- Exercise brief
Return copies of the lines below that mention "degrees".

- Provided records
=======

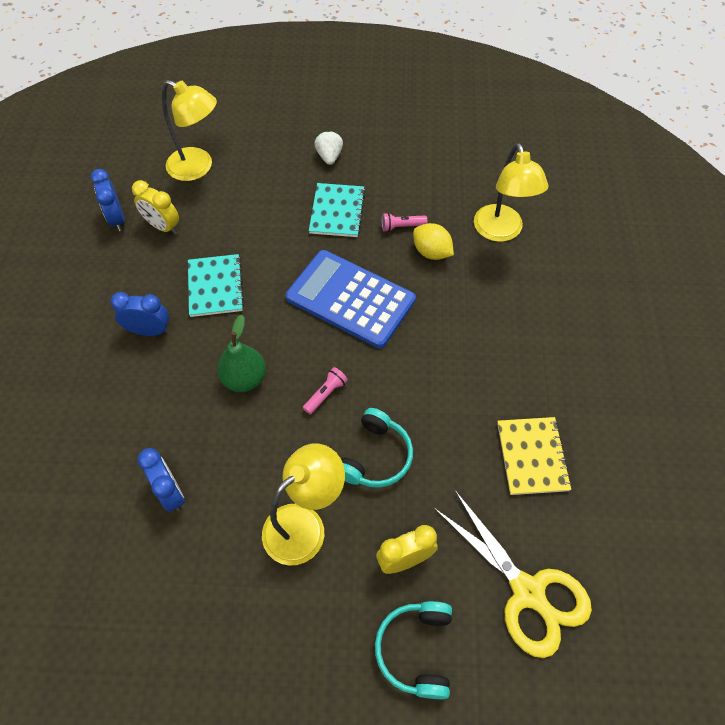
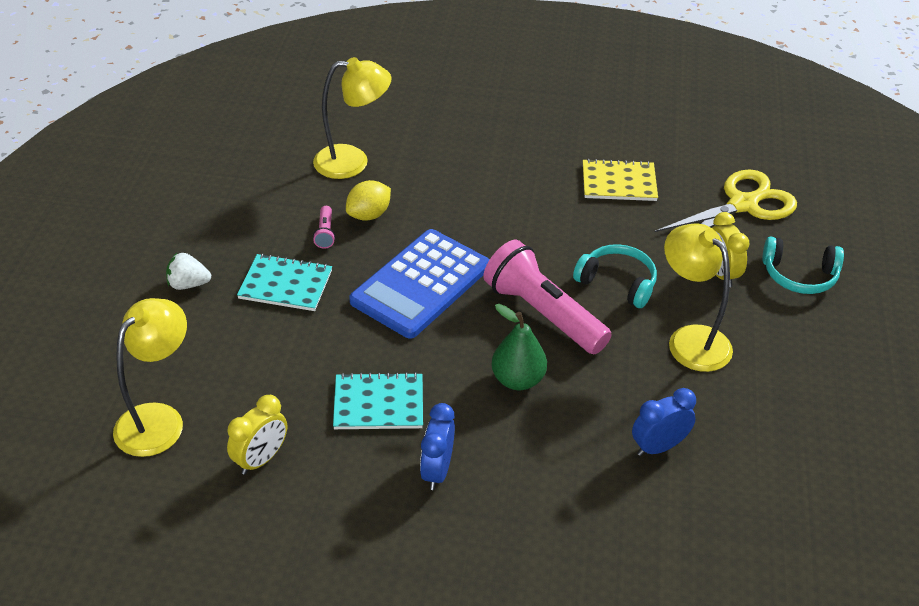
camera: 85 degrees left, 15 degrees down
(117, 219) = (230, 514): blue clock -> none
(326, 394) = (543, 313): pink flashlight -> pink flashlight, size x2.46

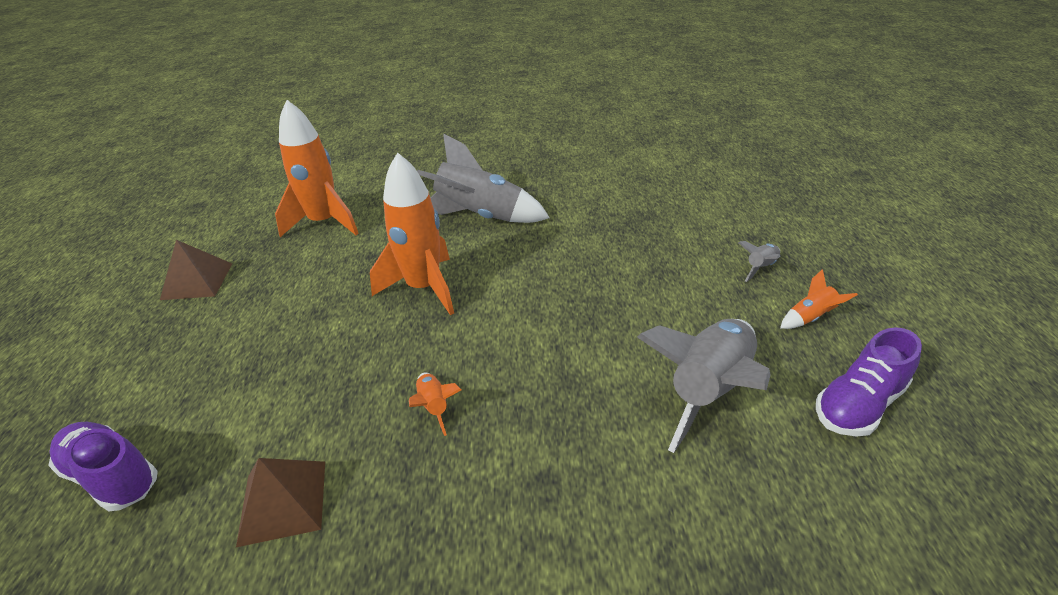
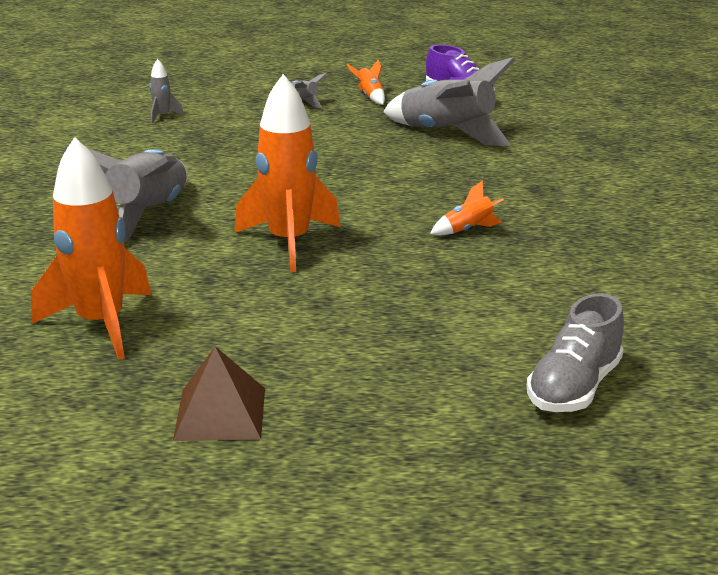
camera: 90 degrees left, 10 degrees down
(112, 476) = (573, 387): purple shoe -> grey shoe
(282, 502) = (580, 287): brown pyramid -> none
(683, 194) = (163, 116): none -> grey rocket

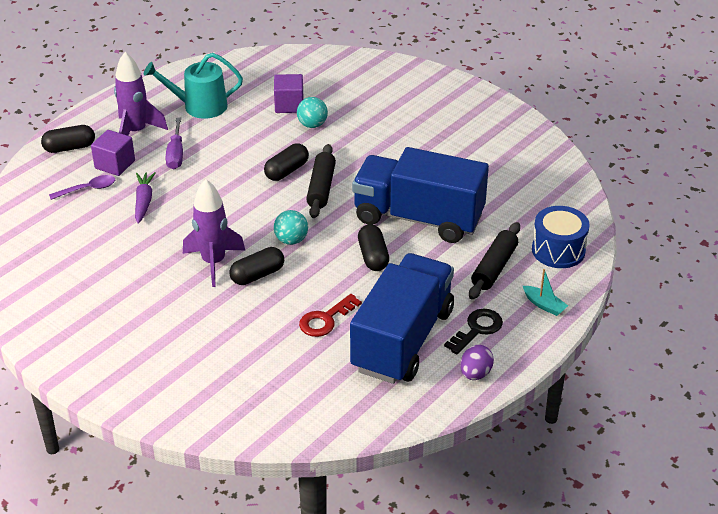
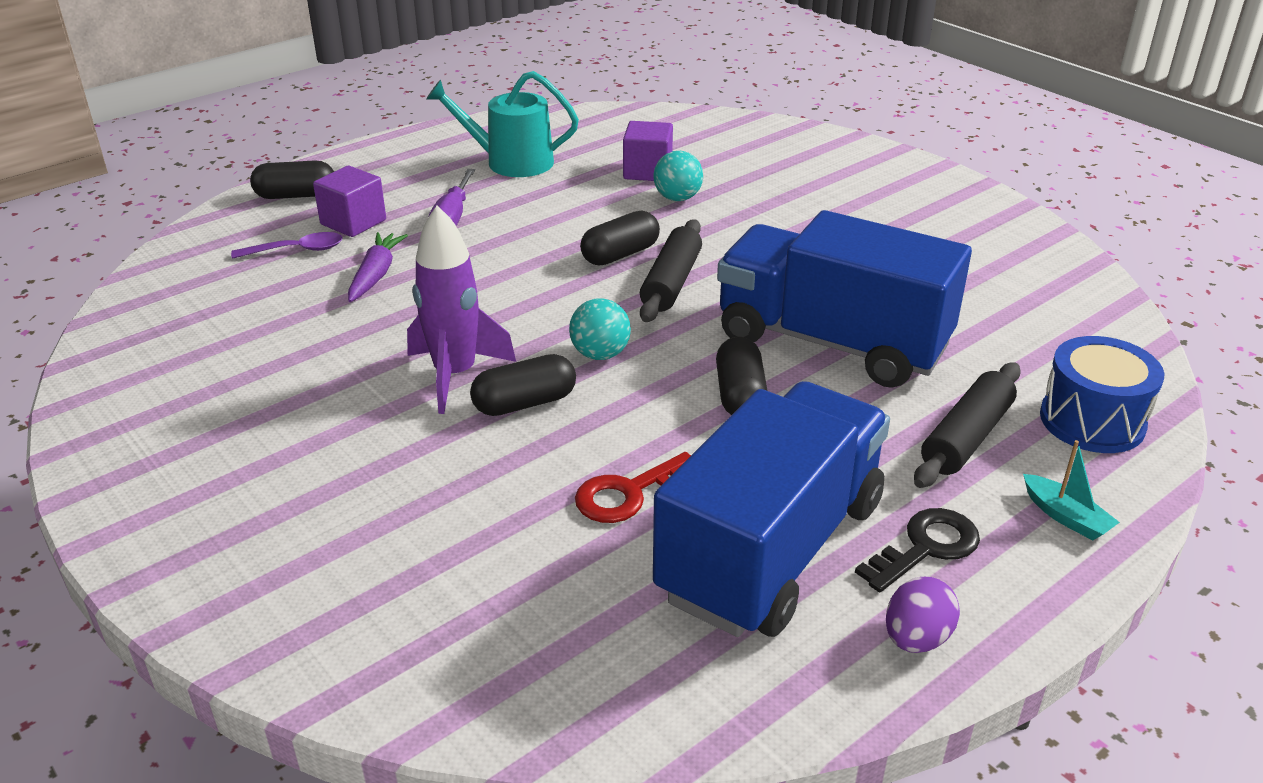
camera: 10 degrees right, 5 degrees down
(136, 132) = (403, 185): purple rocket -> none

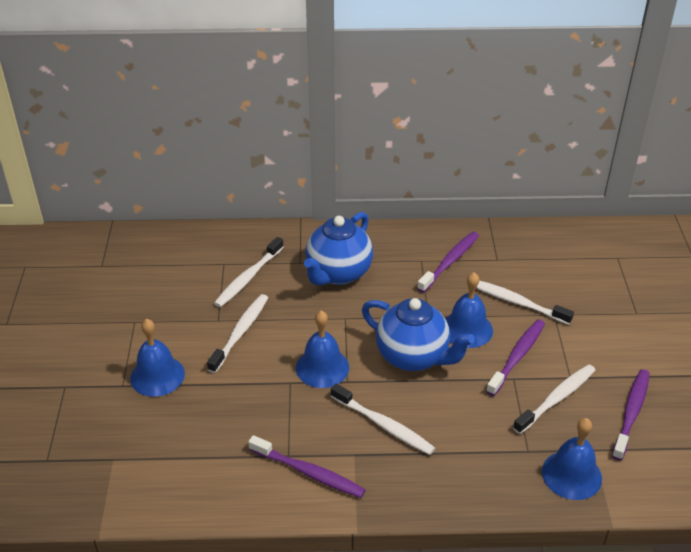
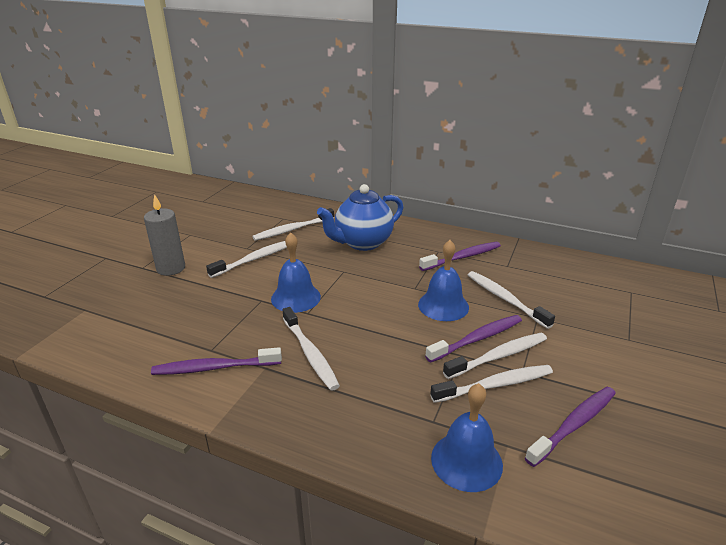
camera: 25 degrees right, 10 degrees down
(157, 375) = (171, 268): blue bell -> grey candle
(309, 472) = (214, 368): purple toothbrush -> purple toothbrush turned 120 degrees clockwise
(413, 357) = (378, 312): blue teapot -> none
(544, 369) = (498, 356): none -> white toothbrush

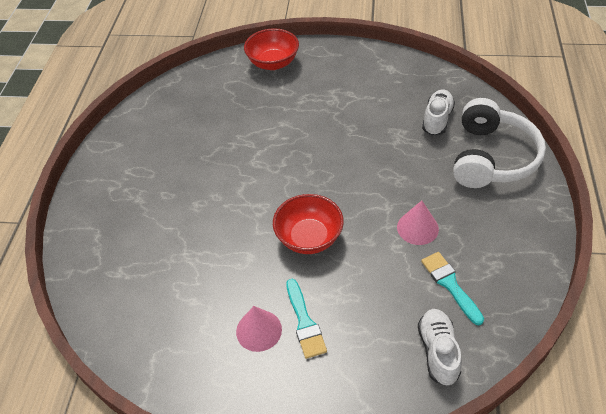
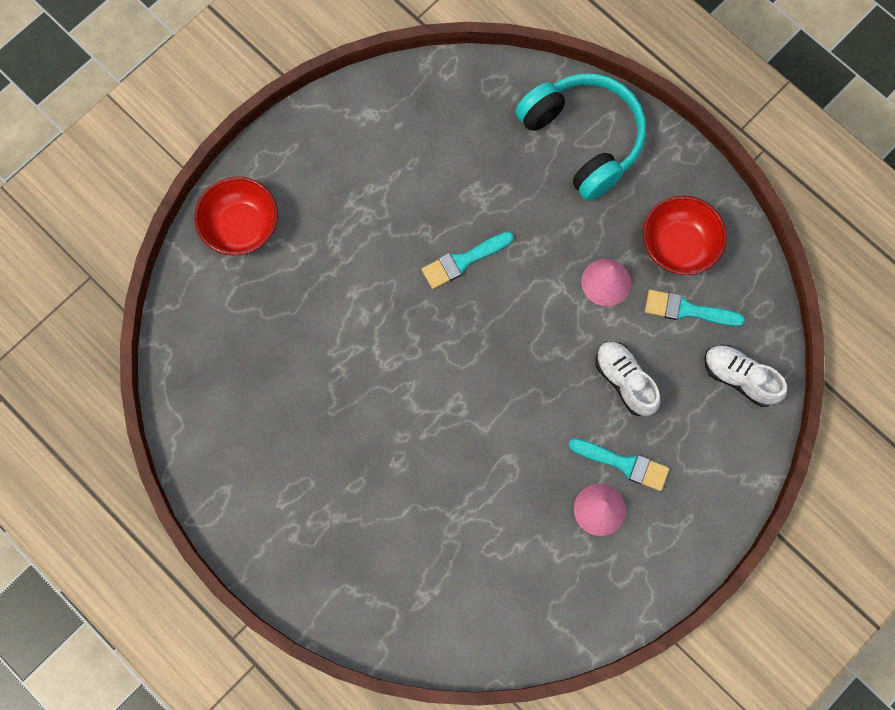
camera: 55 degrees left, 25 degrees up
(309, 238) = (534, 388): red bowl -> red bowl (678, 245)
(352, 154) = (463, 261): none -> turquoise brush
(437, 119) = (489, 140): white shoe -> white shoe (624, 381)
(491, 157) = (583, 139): white headphones -> turquoise headphones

=======

- Result of this task
camera: 85 degrees left, 15 degrees down
camera: 90 degrees left, 10 degrees down
camera: 10 degrees right, 5 degrees down
camera: 25 degrees right, 10 degrees down
(309, 472) = (214, 368): purple toothbrush -> purple toothbrush turned 120 degrees clockwise
camera: 55 degrees left, 25 degrees up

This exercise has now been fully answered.